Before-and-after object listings
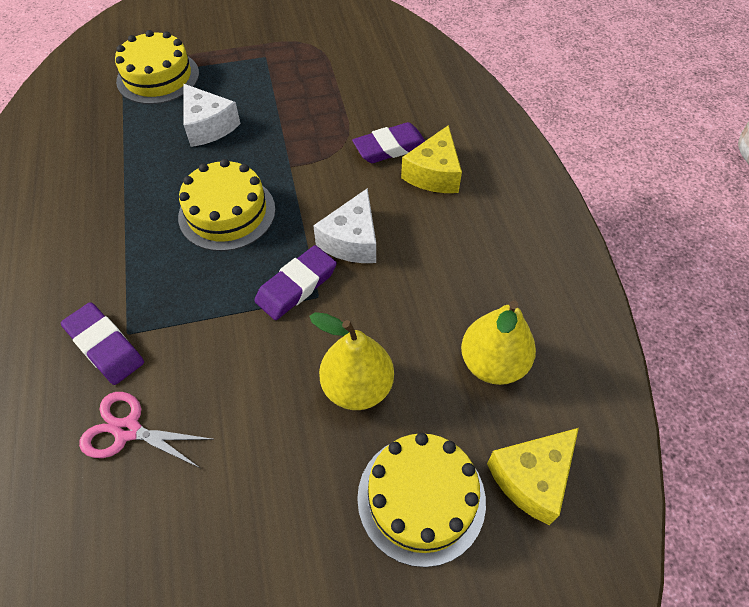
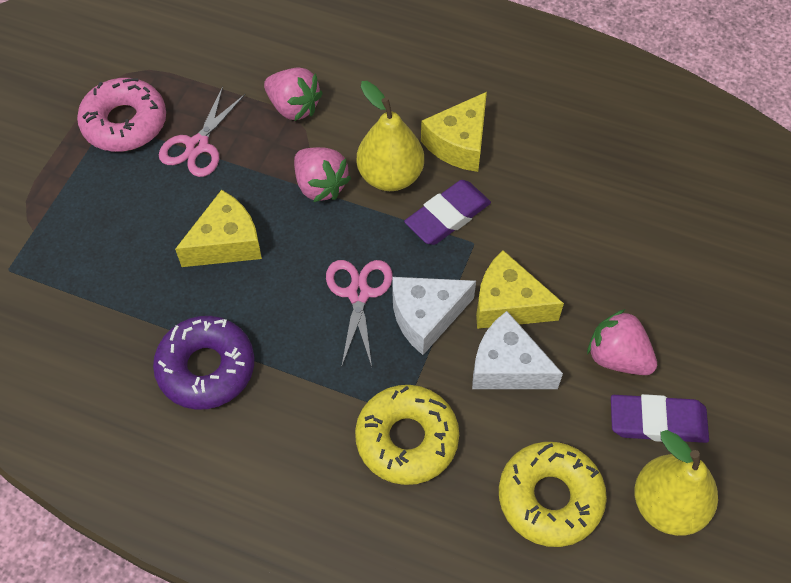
pink donut: 0 -> 1
pink scissors: 1 -> 2
pink strawberry: 0 -> 3
purple donut: 0 -> 1
purple eraser: 3 -> 2
yellow cake: 3 -> 0
yellow cheese: 2 -> 3
yellow donut: 0 -> 2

**What the exercise asks:** Each record above has to be written out again in full, but its pictures must not be.

**Exercise solution:**
pink donut: 0 -> 1
pink scissors: 1 -> 2
pink strawberry: 0 -> 3
purple donut: 0 -> 1
purple eraser: 3 -> 2
yellow cake: 3 -> 0
yellow cheese: 2 -> 3
yellow donut: 0 -> 2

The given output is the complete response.